■ PROBLEM ■
Please repeat the entries word for word and keep the images out.

■ SOURCE DATA ■
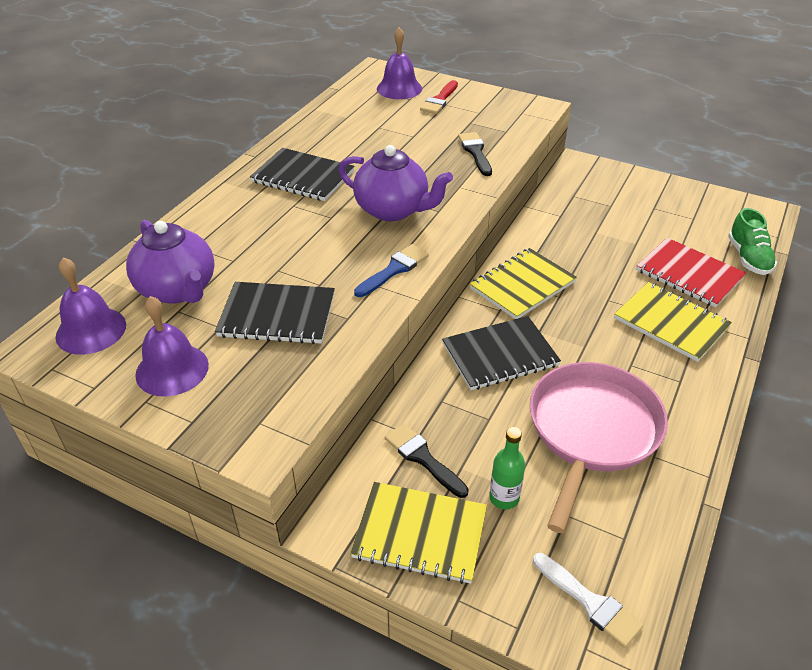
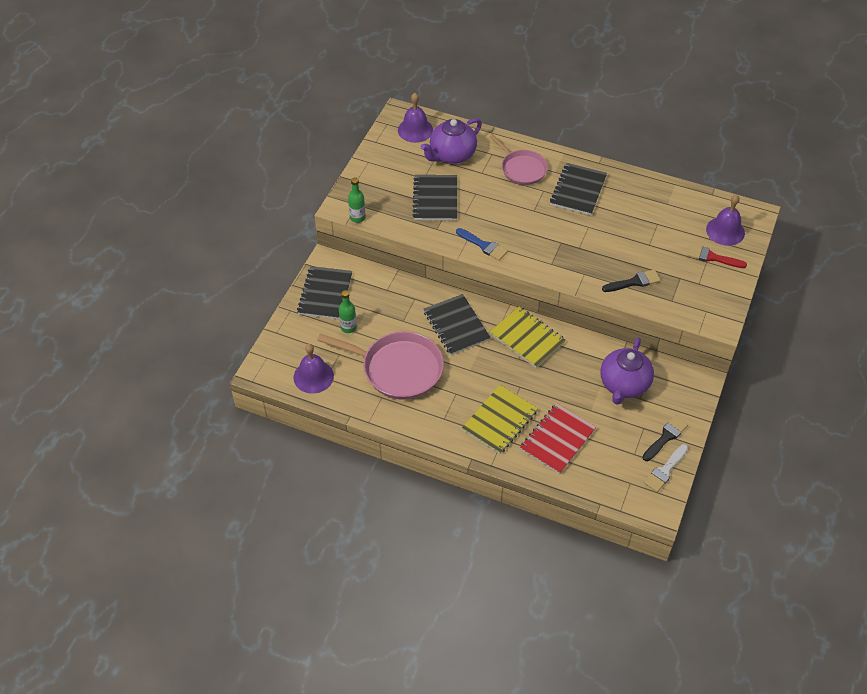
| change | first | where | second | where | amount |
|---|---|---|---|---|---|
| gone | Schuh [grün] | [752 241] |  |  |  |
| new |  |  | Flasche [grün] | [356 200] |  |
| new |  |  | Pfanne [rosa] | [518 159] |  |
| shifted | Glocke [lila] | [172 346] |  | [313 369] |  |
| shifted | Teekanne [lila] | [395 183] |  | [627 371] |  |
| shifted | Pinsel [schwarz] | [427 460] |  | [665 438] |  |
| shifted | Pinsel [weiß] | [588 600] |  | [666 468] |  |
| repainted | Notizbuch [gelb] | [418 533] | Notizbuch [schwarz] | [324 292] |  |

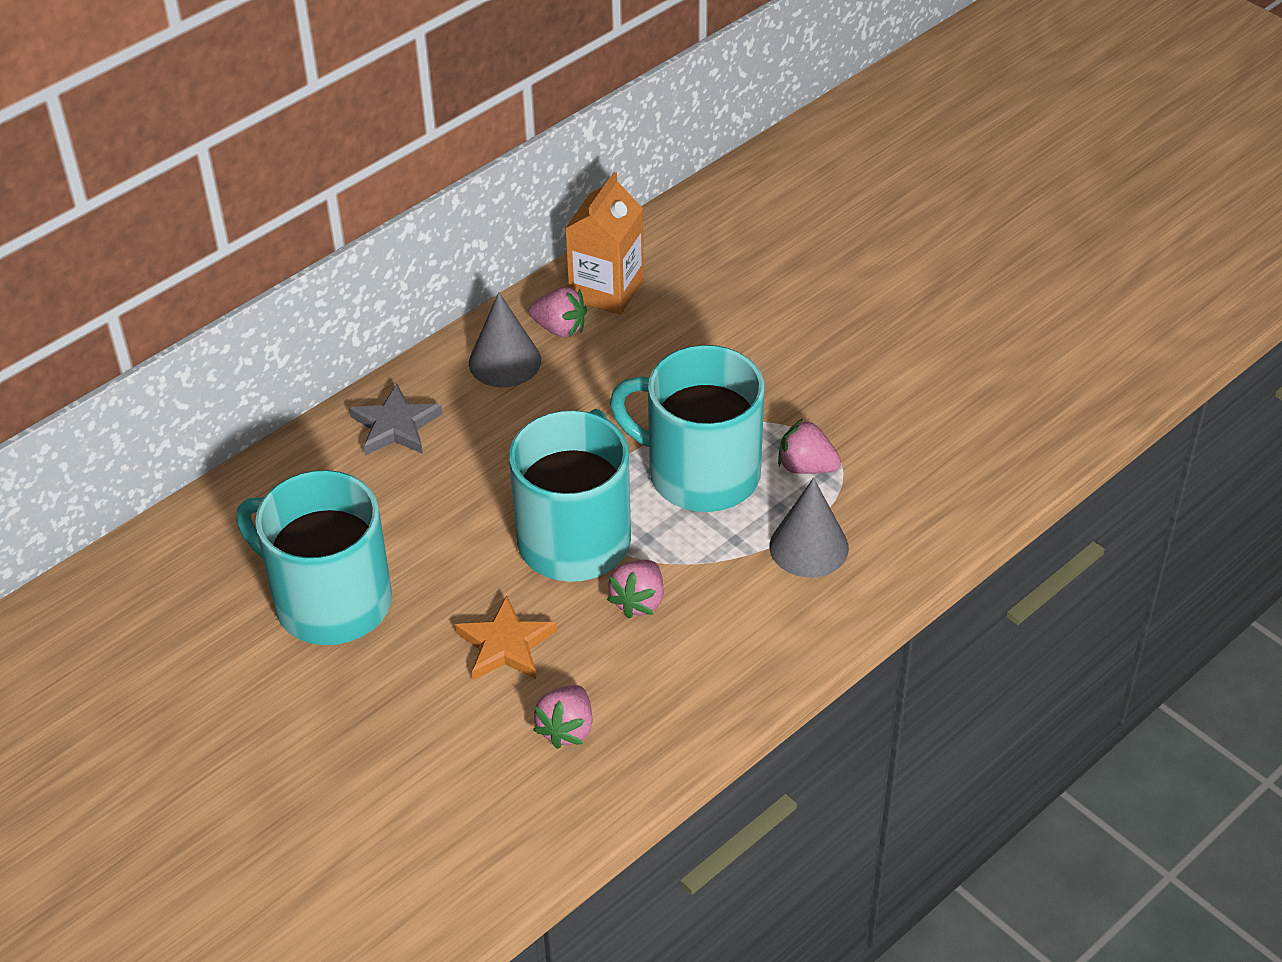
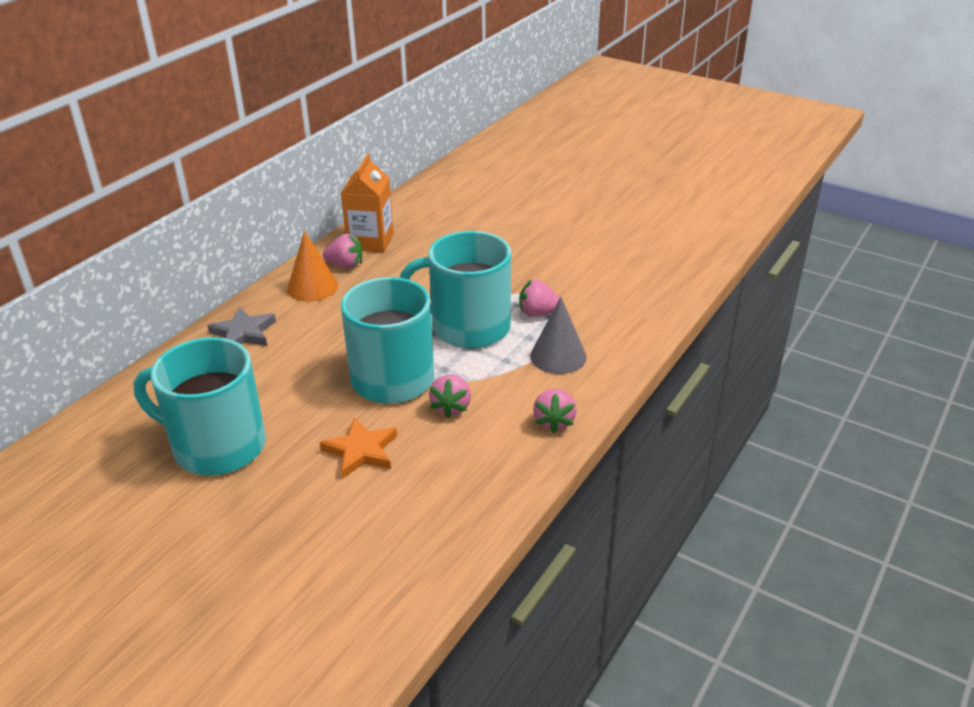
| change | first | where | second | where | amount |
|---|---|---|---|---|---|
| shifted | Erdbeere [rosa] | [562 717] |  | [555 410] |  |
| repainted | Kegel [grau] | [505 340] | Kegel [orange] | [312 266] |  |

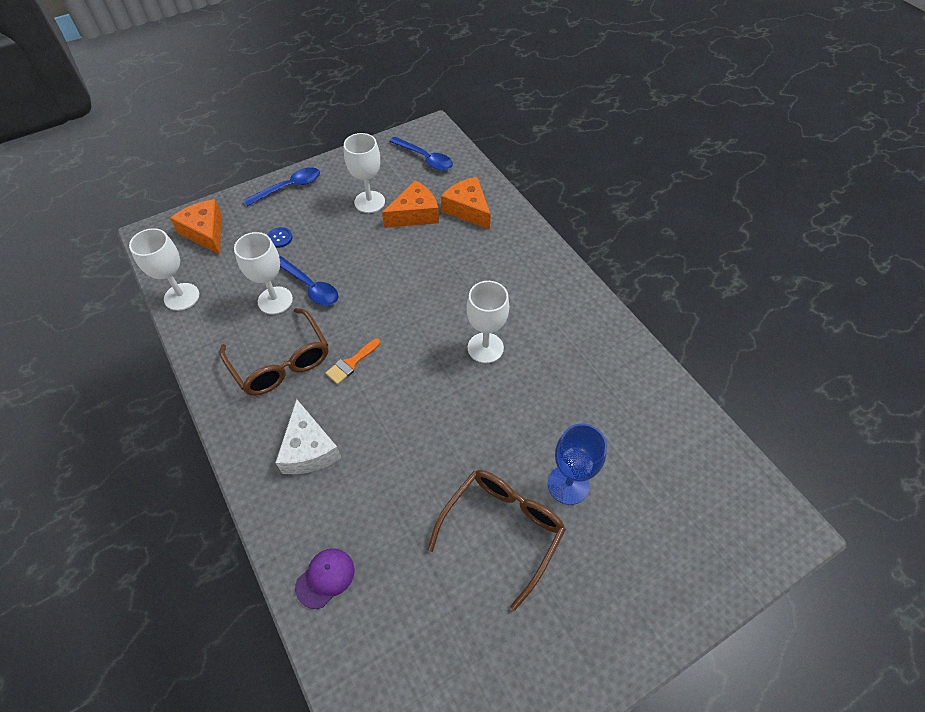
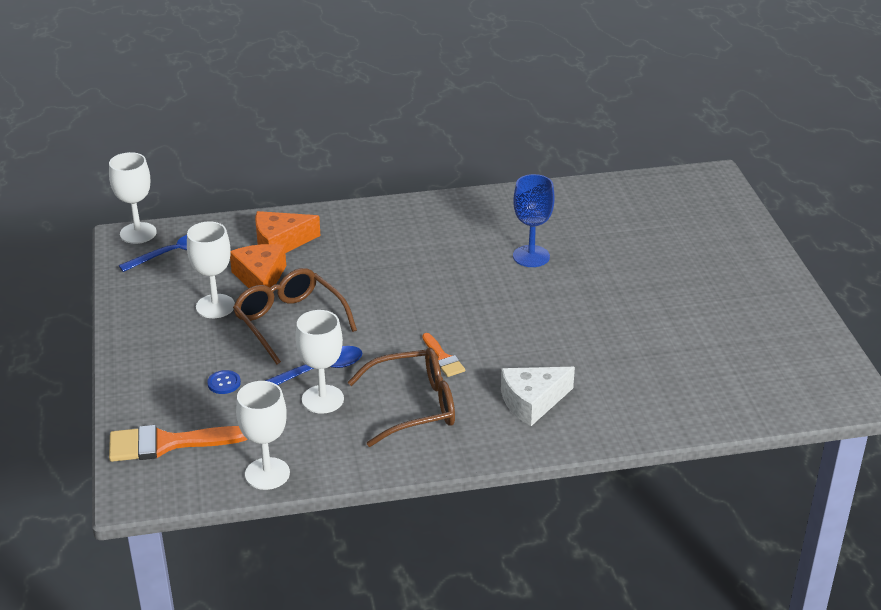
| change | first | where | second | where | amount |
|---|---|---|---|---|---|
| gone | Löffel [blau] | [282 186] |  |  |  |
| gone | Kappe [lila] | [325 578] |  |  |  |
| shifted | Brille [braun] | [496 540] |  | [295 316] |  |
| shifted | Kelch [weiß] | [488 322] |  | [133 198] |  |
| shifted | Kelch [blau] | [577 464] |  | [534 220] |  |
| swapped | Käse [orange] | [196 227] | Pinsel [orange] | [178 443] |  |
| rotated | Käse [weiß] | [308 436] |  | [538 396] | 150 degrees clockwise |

■ RESPONSE ■
| change | first | where | second | where | amount |
|---|---|---|---|---|---|
| gone | Schuh [grün] | [752 241] |  |  |  |
| new |  |  | Flasche [grün] | [356 200] |  |
| new |  |  | Pfanne [rosa] | [518 159] |  |
| shifted | Glocke [lila] | [172 346] |  | [313 369] |  |
| shifted | Teekanne [lila] | [395 183] |  | [627 371] |  |
| shifted | Pinsel [schwarz] | [427 460] |  | [665 438] |  |
| shifted | Pinsel [weiß] | [588 600] |  | [666 468] |  |
| repainted | Notizbuch [gelb] | [418 533] | Notizbuch [schwarz] | [324 292] |  |

| change | first | where | second | where | amount |
|---|---|---|---|---|---|
| shifted | Erdbeere [rosa] | [562 717] |  | [555 410] |  |
| repainted | Kegel [grau] | [505 340] | Kegel [orange] | [312 266] |  |

| change | first | where | second | where | amount |
|---|---|---|---|---|---|
| gone | Löffel [blau] | [282 186] |  |  |  |
| gone | Kappe [lila] | [325 578] |  |  |  |
| shifted | Brille [braun] | [496 540] |  | [295 316] |  |
| shifted | Kelch [weiß] | [488 322] |  | [133 198] |  |
| shifted | Kelch [blau] | [577 464] |  | [534 220] |  |
| swapped | Käse [orange] | [196 227] | Pinsel [orange] | [178 443] |  |
| rotated | Käse [weiß] | [308 436] |  | [538 396] | 150 degrees clockwise |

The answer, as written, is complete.